What you have to do
Take the data below and write it out exactly, except for the pictures.

>>

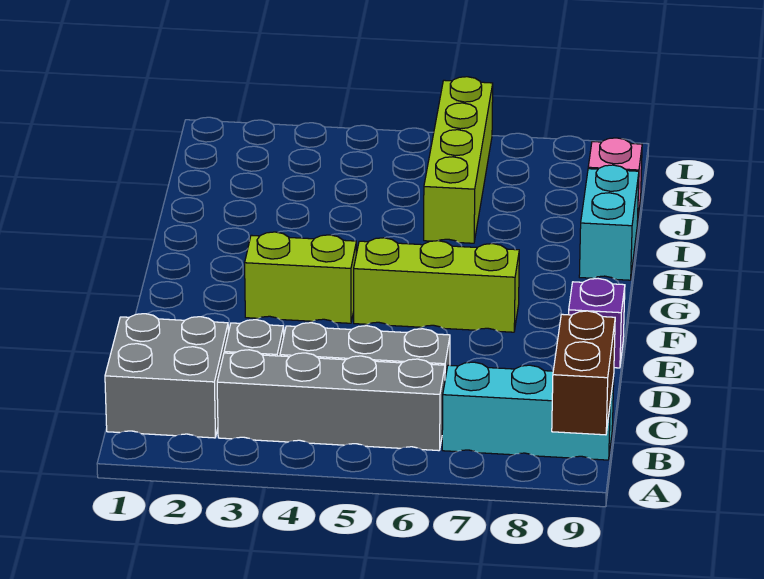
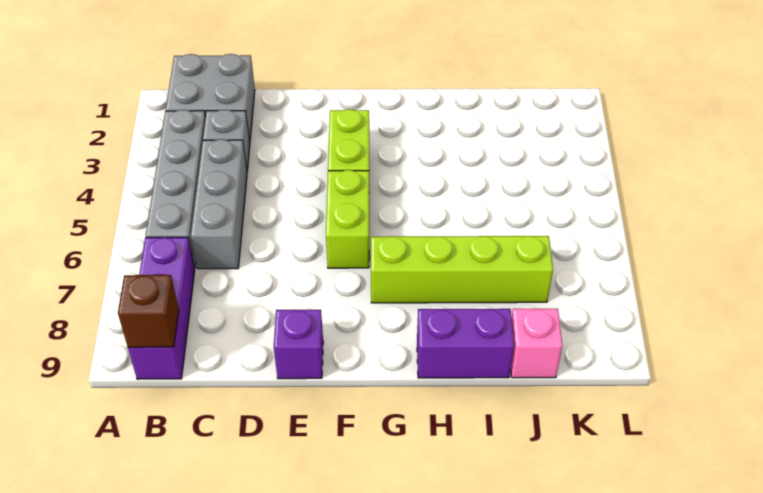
brown brick A9:B9 level 2 -> brown brick B9 level 2
cyan brick B7:B9 level 1 -> purple brick B7:B9 level 1
lime brick F5:F7 level 1 -> lime brick F5:F6 level 1
cyan brick H9:I9 level 1 -> purple brick H9:I9 level 1
lime brick I6:L6 level 1 -> lime brick G7:J7 level 1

<<

Solution for this task
brown brick A9:B9 level 2 -> brown brick B9 level 2
cyan brick B7:B9 level 1 -> purple brick B7:B9 level 1
lime brick F5:F7 level 1 -> lime brick F5:F6 level 1
cyan brick H9:I9 level 1 -> purple brick H9:I9 level 1
lime brick I6:L6 level 1 -> lime brick G7:J7 level 1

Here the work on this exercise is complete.